## Work instructions
Quote every line below exactly and skip any picture.

-- Available data follows --

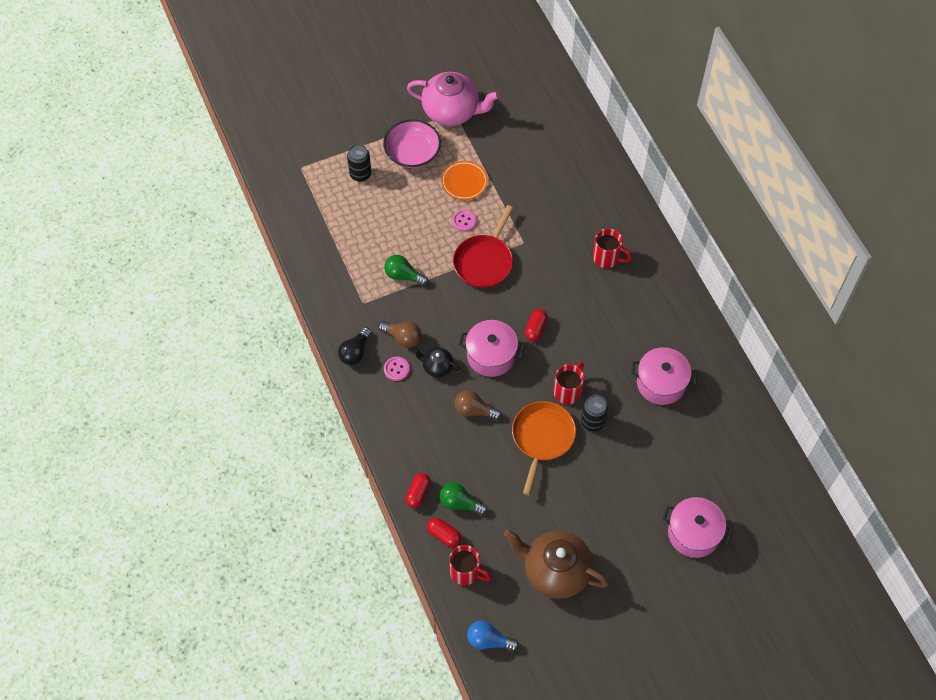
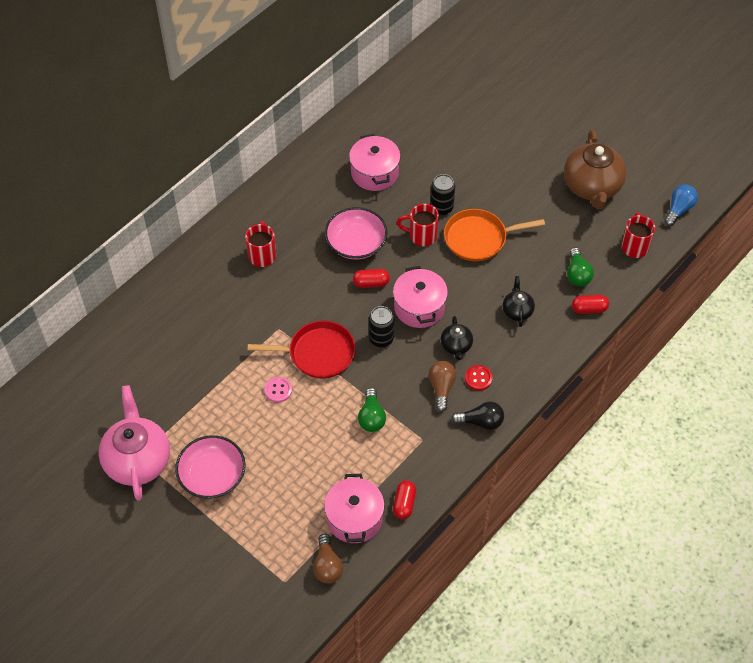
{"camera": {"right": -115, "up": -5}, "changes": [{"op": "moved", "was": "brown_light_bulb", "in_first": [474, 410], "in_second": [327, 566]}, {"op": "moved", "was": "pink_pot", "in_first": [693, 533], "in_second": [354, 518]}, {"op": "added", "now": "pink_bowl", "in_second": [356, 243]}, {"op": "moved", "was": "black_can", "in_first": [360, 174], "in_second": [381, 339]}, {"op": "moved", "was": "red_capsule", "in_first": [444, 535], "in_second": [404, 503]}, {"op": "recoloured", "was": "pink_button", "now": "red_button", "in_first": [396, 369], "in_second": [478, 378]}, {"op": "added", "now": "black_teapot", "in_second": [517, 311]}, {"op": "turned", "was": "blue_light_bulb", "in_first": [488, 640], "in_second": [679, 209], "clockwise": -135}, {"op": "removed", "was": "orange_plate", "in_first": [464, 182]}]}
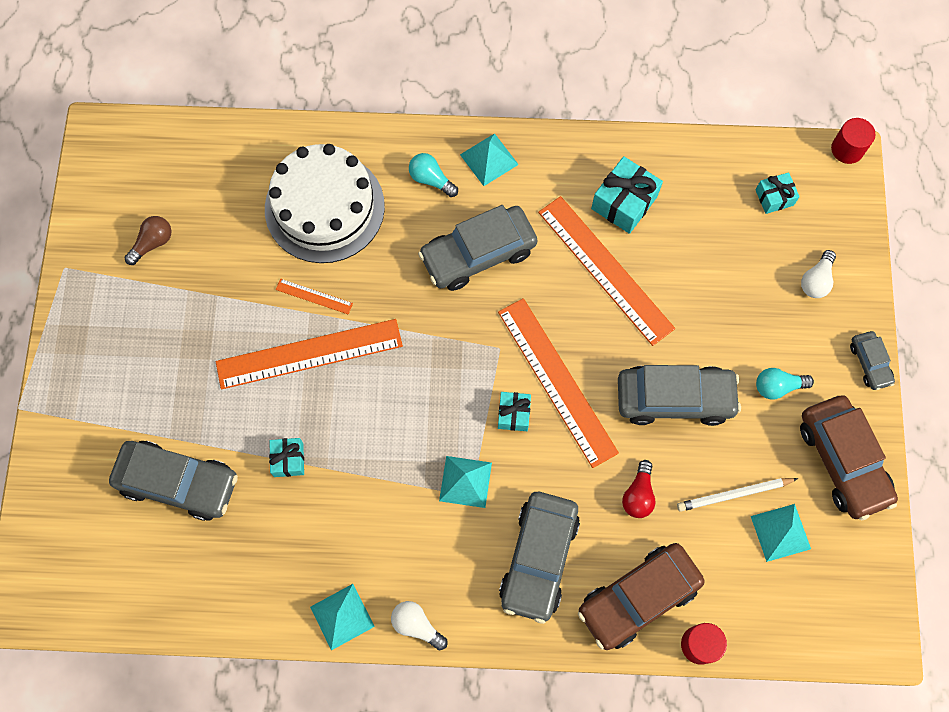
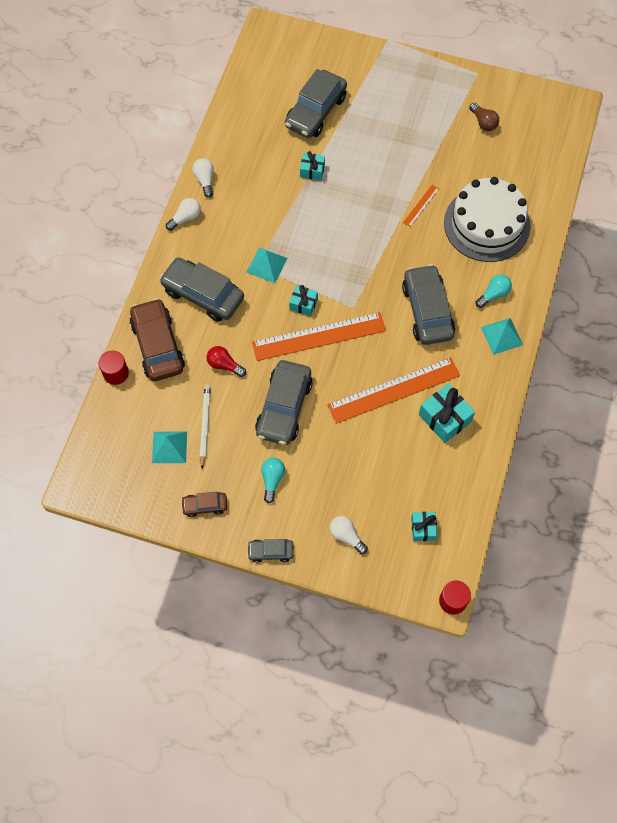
{"camera": {"right": 105, "up": -5}, "changes": [{"op": "resized", "was": "brown_car", "in_first": [842, 461], "in_second": [204, 506], "ratio": 0.5}, {"op": "replaced", "was": "turquoise_pyramid", "now": "white_light_bulb", "in_first": [342, 616], "in_second": [205, 180]}, {"op": "removed", "was": "orange_ruler", "in_first": [309, 354]}]}
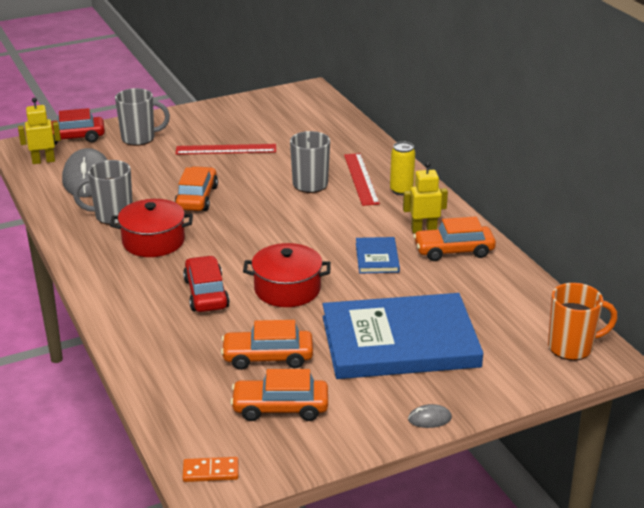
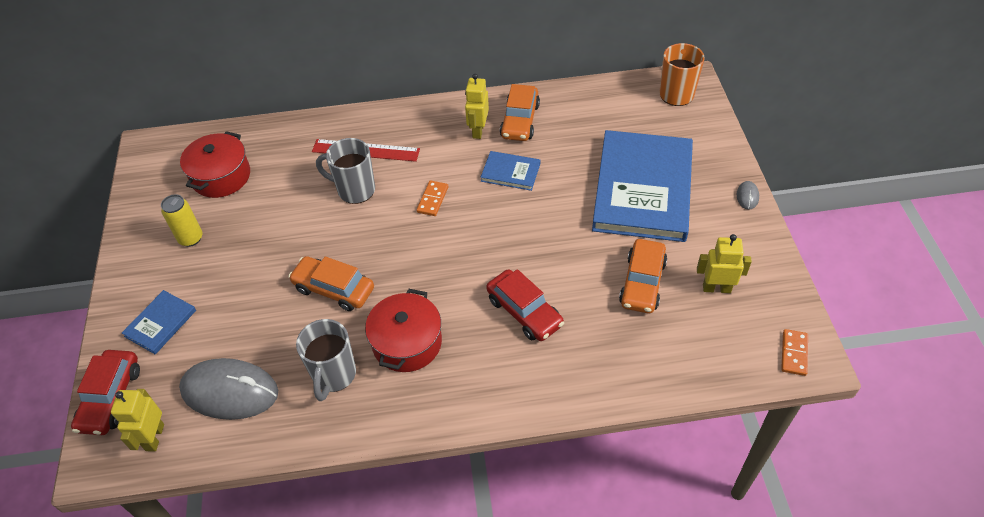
{"camera": {"right": -70, "up": 20}, "changes": [{"op": "replaced", "was": "grey_mug", "now": "blue_book", "in_first": [139, 138], "in_second": [161, 323]}, {"op": "moved", "was": "yellow_can", "in_first": [401, 190], "in_second": [191, 238]}, {"op": "moved", "was": "red_pot", "in_first": [287, 289], "in_second": [221, 176]}, {"op": "added", "now": "orange_domino", "in_second": [433, 199]}, {"op": "turned", "was": "red_car", "in_first": [206, 293], "in_second": [524, 312], "clockwise": -135}, {"op": "replaced", "was": "orange_car", "now": "yellow_robot", "in_first": [280, 408], "in_second": [716, 288]}, {"op": "removed", "was": "red_ruler", "in_first": [226, 149]}]}
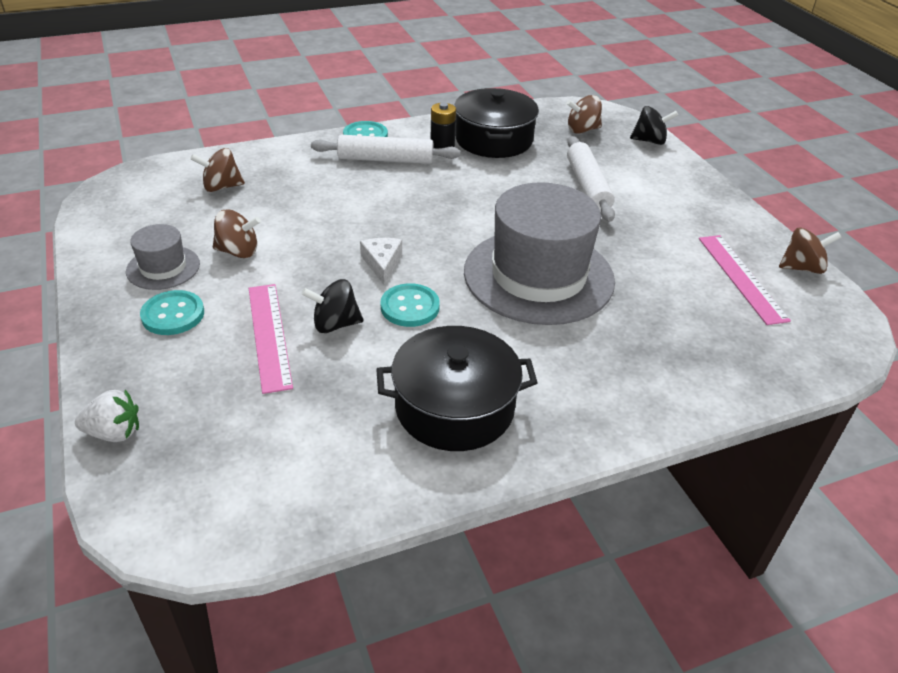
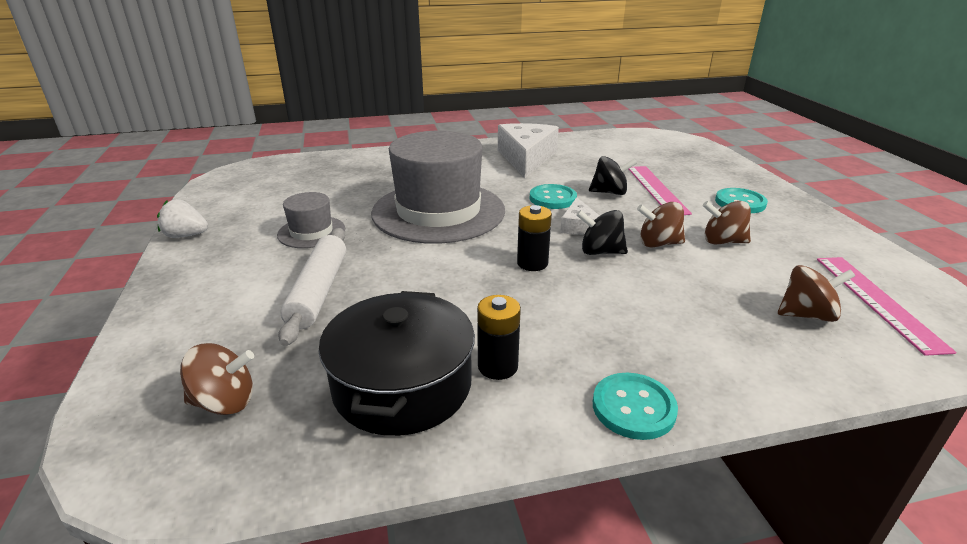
{"camera": {"right": -170, "up": -10}, "changes": [{"op": "moved", "was": "white_strawberry", "in_first": [114, 433], "in_second": [186, 235]}, {"op": "moved", "was": "grey_hat", "in_first": [163, 267], "in_second": [311, 232]}, {"op": "replaced", "was": "black_pot", "now": "white_cheese", "in_first": [454, 407], "in_second": [526, 158]}, {"op": "added", "now": "black_battery", "in_second": [532, 263]}, {"op": "moved", "was": "black_spinning_top", "in_first": [649, 141], "in_second": [600, 252]}, {"op": "moved", "was": "brown_spinning_top", "in_first": [801, 268], "in_second": [658, 243]}, {"op": "moved", "was": "pink_ruler", "in_first": [741, 278], "in_second": [877, 301]}, {"op": "removed", "was": "white_rolling_pin", "in_first": [385, 159]}]}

-- Available data concluded --

## Output of the exercise
{"camera": {"right": -115, "up": -5}, "changes": [{"op": "moved", "was": "brown_light_bulb", "in_first": [474, 410], "in_second": [327, 566]}, {"op": "moved", "was": "pink_pot", "in_first": [693, 533], "in_second": [354, 518]}, {"op": "added", "now": "pink_bowl", "in_second": [356, 243]}, {"op": "moved", "was": "black_can", "in_first": [360, 174], "in_second": [381, 339]}, {"op": "moved", "was": "red_capsule", "in_first": [444, 535], "in_second": [404, 503]}, {"op": "recoloured", "was": "pink_button", "now": "red_button", "in_first": [396, 369], "in_second": [478, 378]}, {"op": "added", "now": "black_teapot", "in_second": [517, 311]}, {"op": "turned", "was": "blue_light_bulb", "in_first": [488, 640], "in_second": [679, 209], "clockwise": -135}, {"op": "removed", "was": "orange_plate", "in_first": [464, 182]}]}
{"camera": {"right": 105, "up": -5}, "changes": [{"op": "resized", "was": "brown_car", "in_first": [842, 461], "in_second": [204, 506], "ratio": 0.5}, {"op": "replaced", "was": "turquoise_pyramid", "now": "white_light_bulb", "in_first": [342, 616], "in_second": [205, 180]}, {"op": "removed", "was": "orange_ruler", "in_first": [309, 354]}]}
{"camera": {"right": -70, "up": 20}, "changes": [{"op": "replaced", "was": "grey_mug", "now": "blue_book", "in_first": [139, 138], "in_second": [161, 323]}, {"op": "moved", "was": "yellow_can", "in_first": [401, 190], "in_second": [191, 238]}, {"op": "moved", "was": "red_pot", "in_first": [287, 289], "in_second": [221, 176]}, {"op": "added", "now": "orange_domino", "in_second": [433, 199]}, {"op": "turned", "was": "red_car", "in_first": [206, 293], "in_second": [524, 312], "clockwise": -135}, {"op": "replaced", "was": "orange_car", "now": "yellow_robot", "in_first": [280, 408], "in_second": [716, 288]}, {"op": "removed", "was": "red_ruler", "in_first": [226, 149]}]}
{"camera": {"right": -170, "up": -10}, "changes": [{"op": "moved", "was": "white_strawberry", "in_first": [114, 433], "in_second": [186, 235]}, {"op": "moved", "was": "grey_hat", "in_first": [163, 267], "in_second": [311, 232]}, {"op": "replaced", "was": "black_pot", "now": "white_cheese", "in_first": [454, 407], "in_second": [526, 158]}, {"op": "added", "now": "black_battery", "in_second": [532, 263]}, {"op": "moved", "was": "black_spinning_top", "in_first": [649, 141], "in_second": [600, 252]}, {"op": "moved", "was": "brown_spinning_top", "in_first": [801, 268], "in_second": [658, 243]}, {"op": "moved", "was": "pink_ruler", "in_first": [741, 278], "in_second": [877, 301]}, {"op": "removed", "was": "white_rolling_pin", "in_first": [385, 159]}]}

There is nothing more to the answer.